Work required:
Exactly as they appear, write the lines from the one containing "U101 pin in+: W17 -> W16" to the final line of the entries, leaving pictures out.
-- -- --
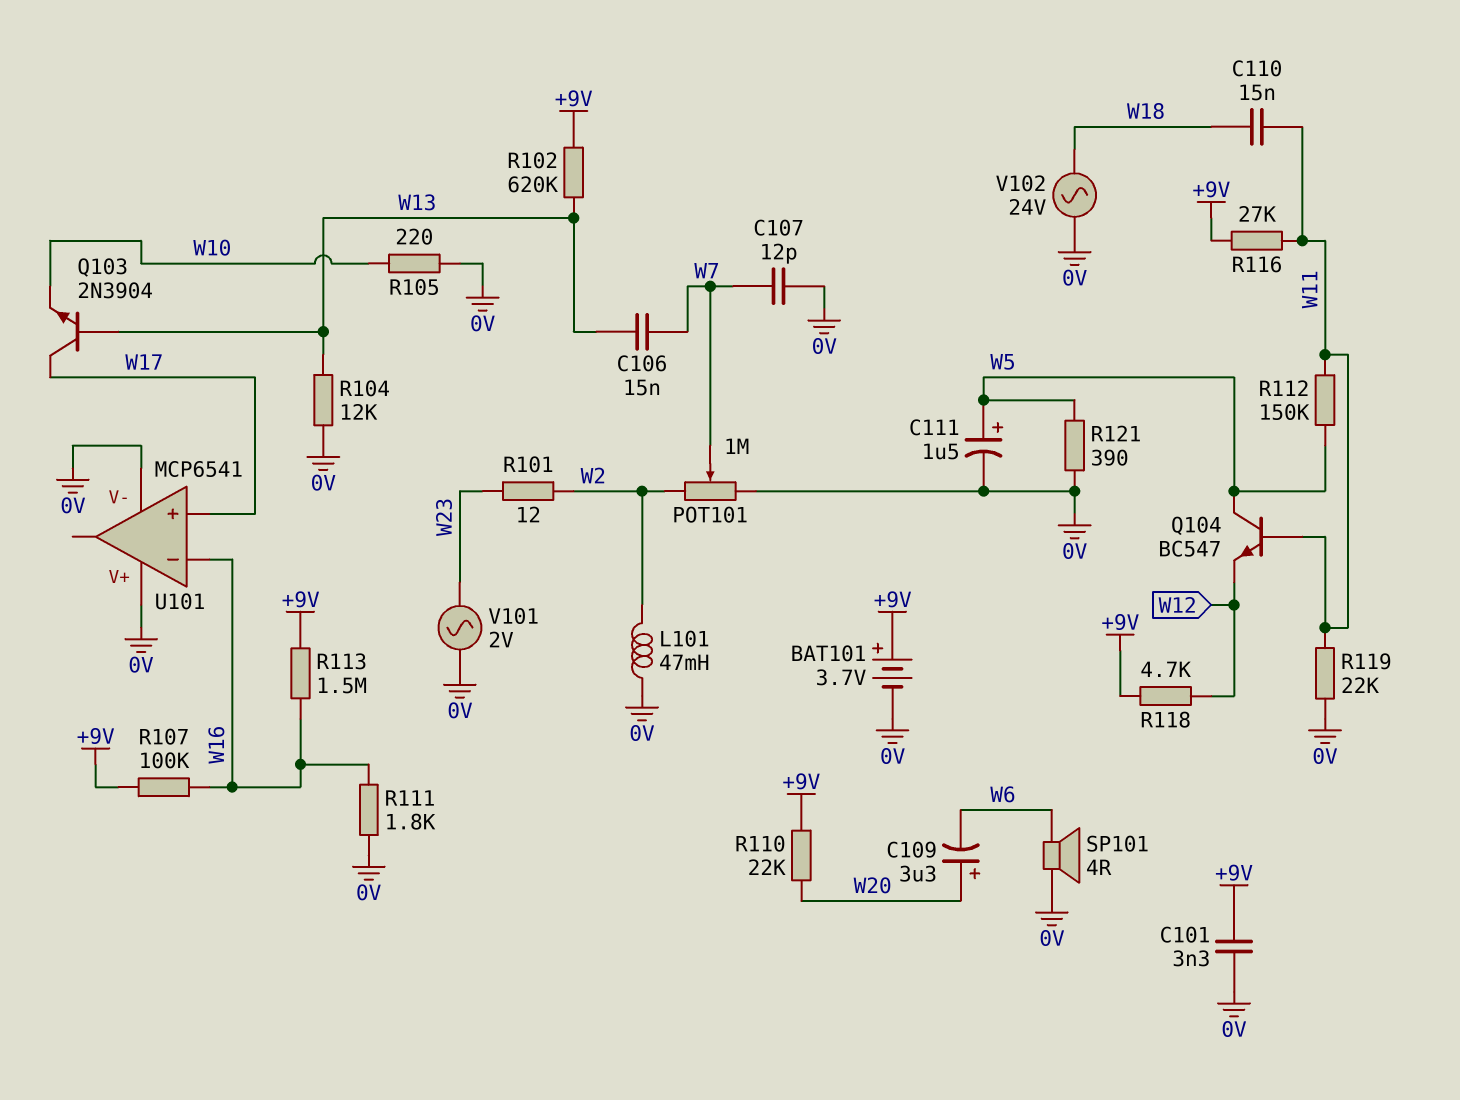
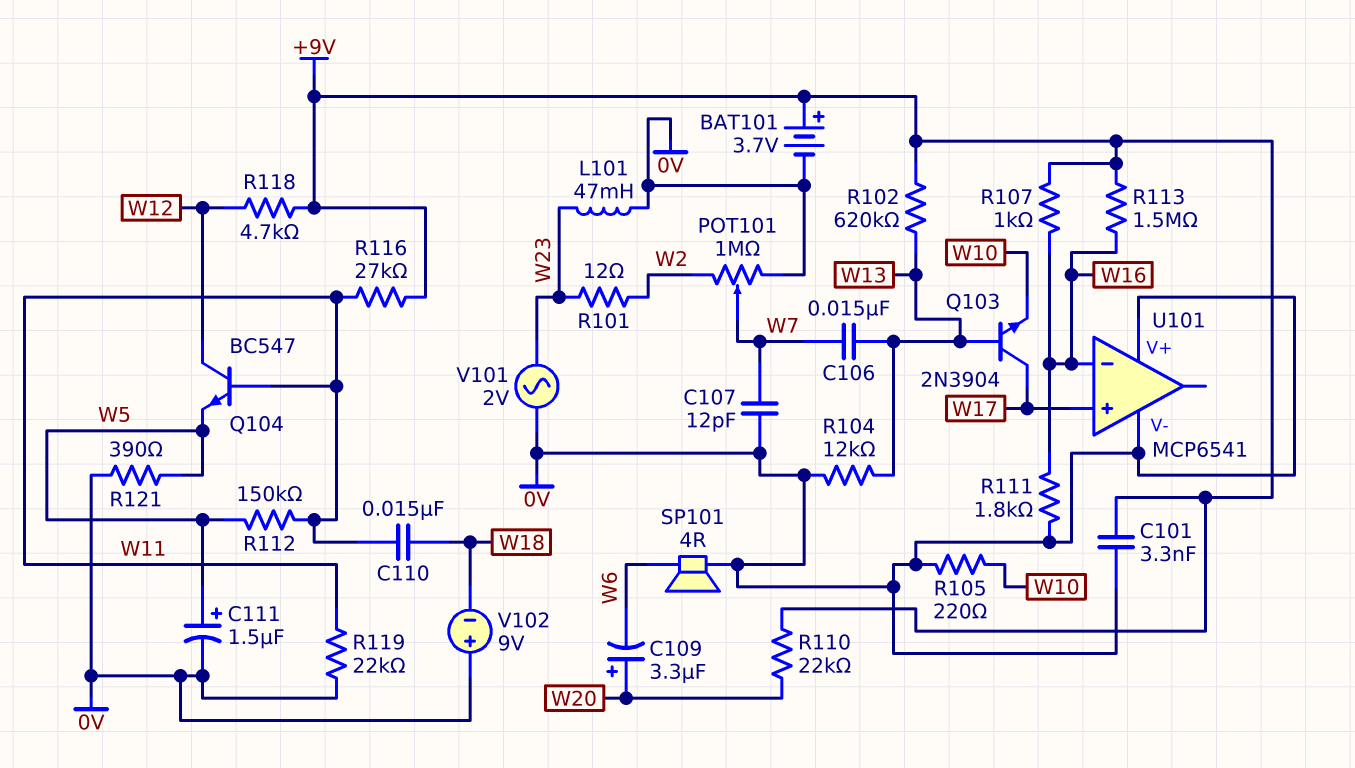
L101: 47mH (0V, W2) -> 47mH (0V, W23)
Q104: NPN BC547 (B W11, C W5, E W12) -> NPN BC547 (B W11, C W12, E W5)
R107: 100k (+9V, W16) -> 1k (+9V, W16)
V102: AC 24V (0V, W18) -> 9V (plus 0V, minus W18)

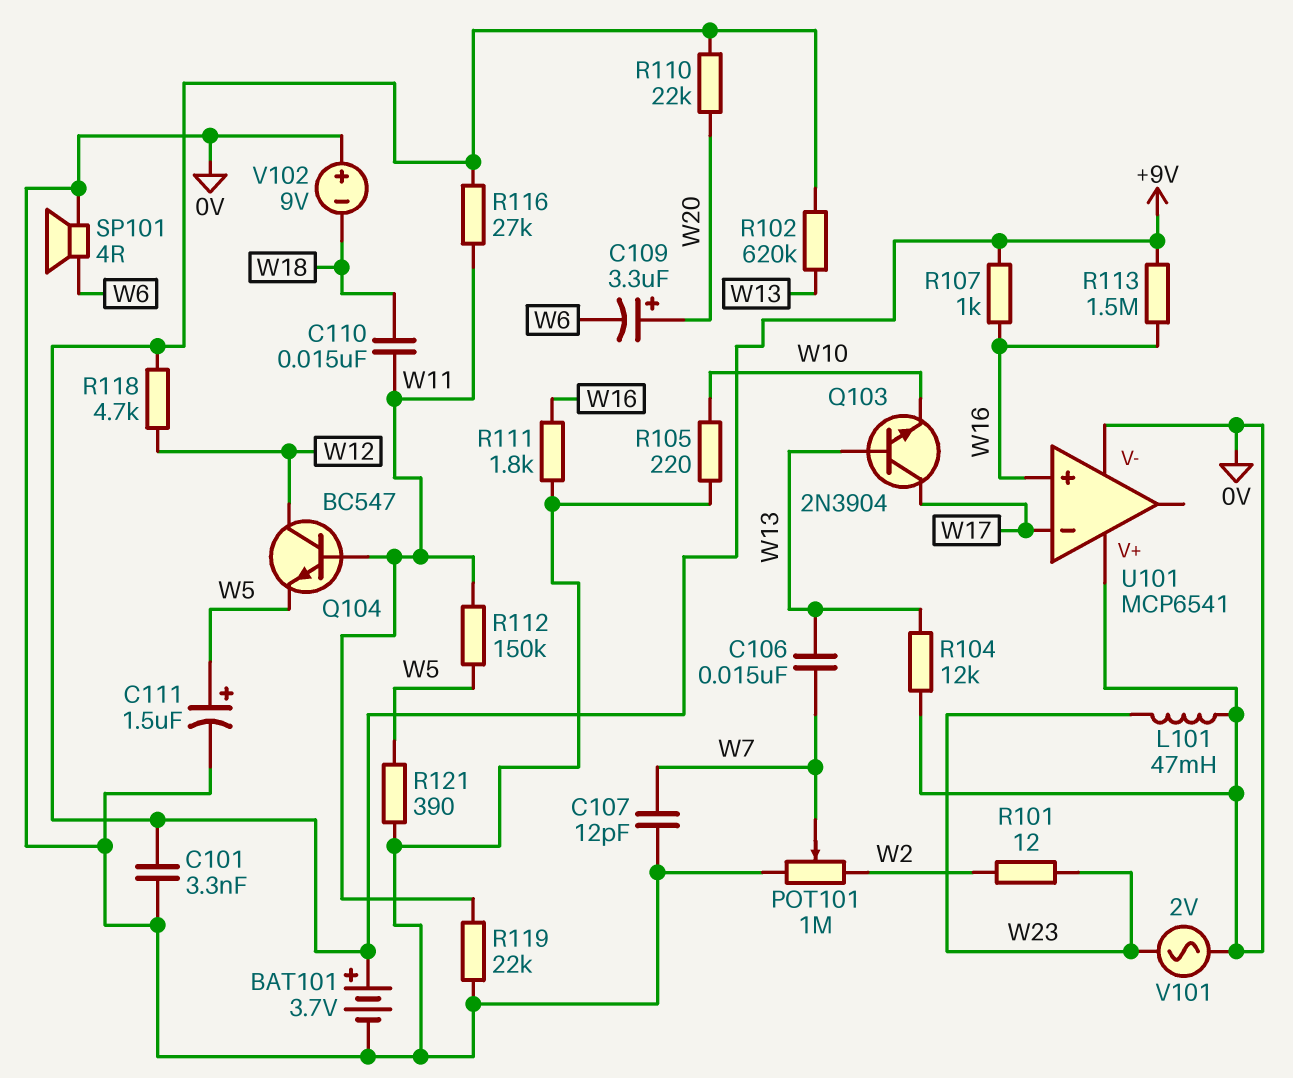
U101 pin in+: W17 -> W16
U101 pin in-: W16 -> W17

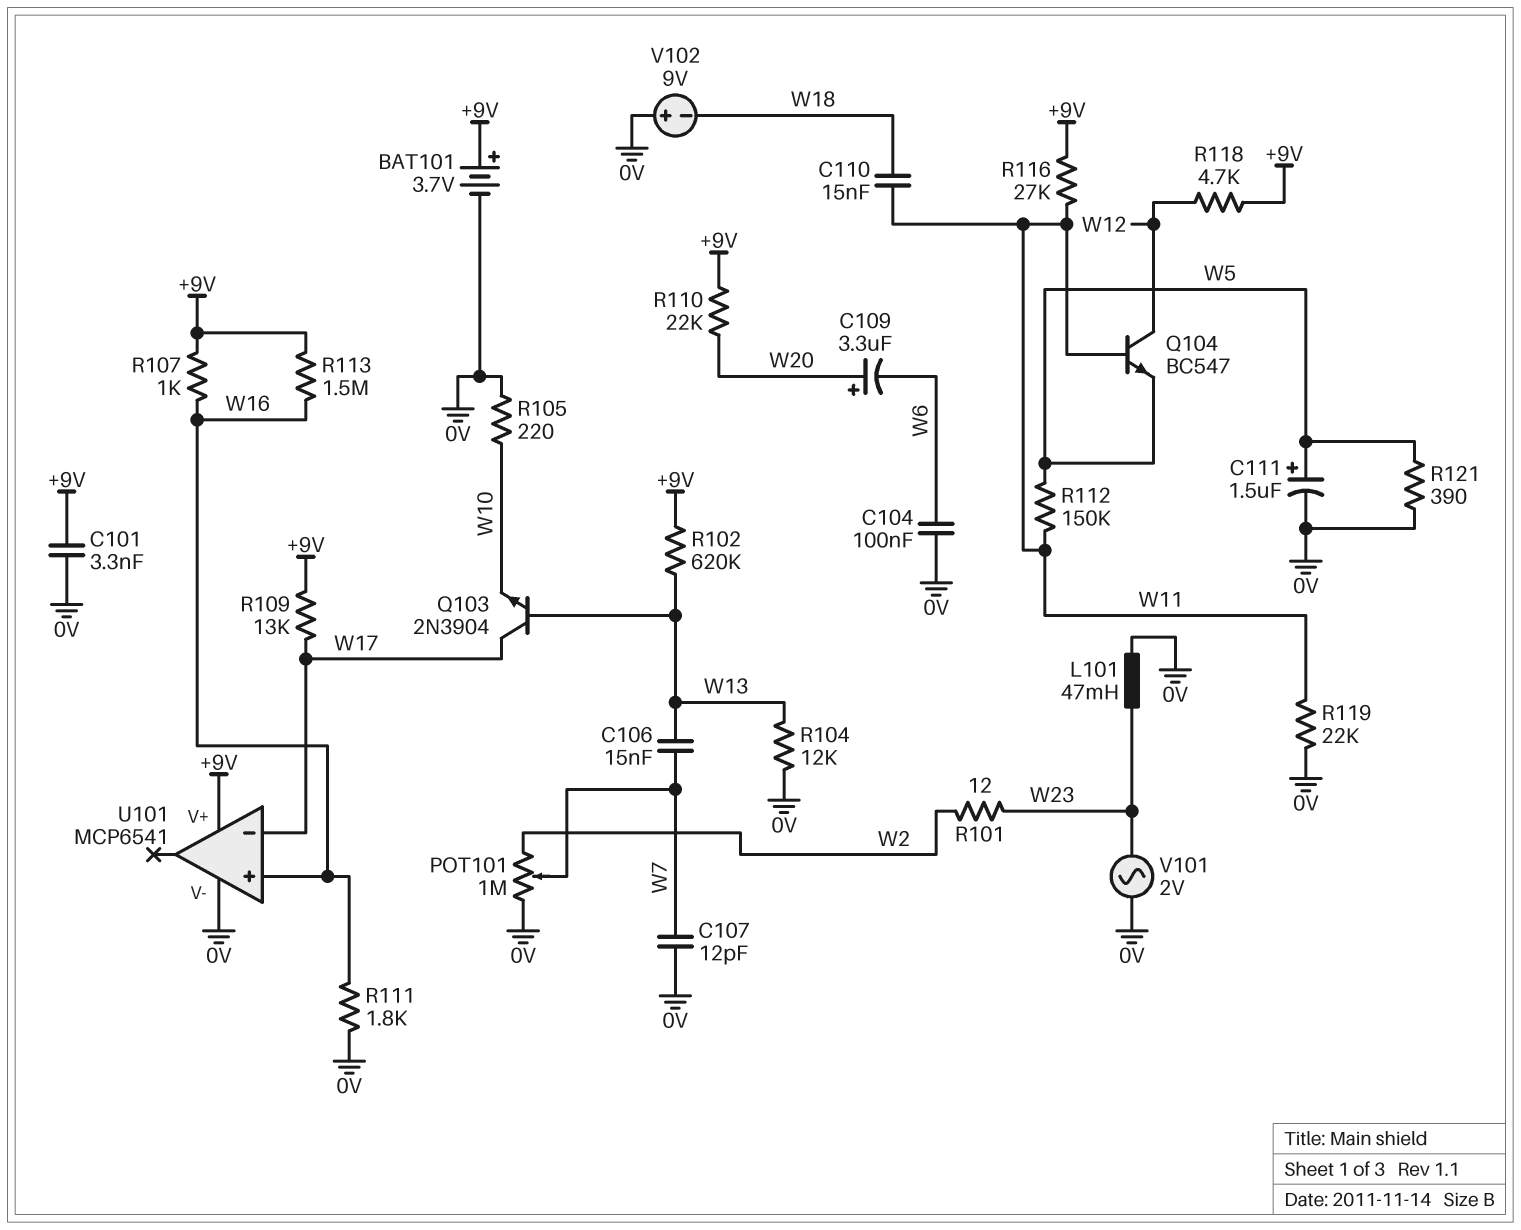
C104: none -> 100nF (0V, W6)
R109: none -> 13k (+9V, W17)
SP101: speaker 4R (0V, W6) -> none
U101 pin V+: 0V -> +9V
-- -- --
Final answer:
U101 pin in+: W17 -> W16
U101 pin in-: W16 -> W17

C104: none -> 100nF (0V, W6)
R109: none -> 13k (+9V, W17)
SP101: speaker 4R (0V, W6) -> none
U101 pin V+: 0V -> +9V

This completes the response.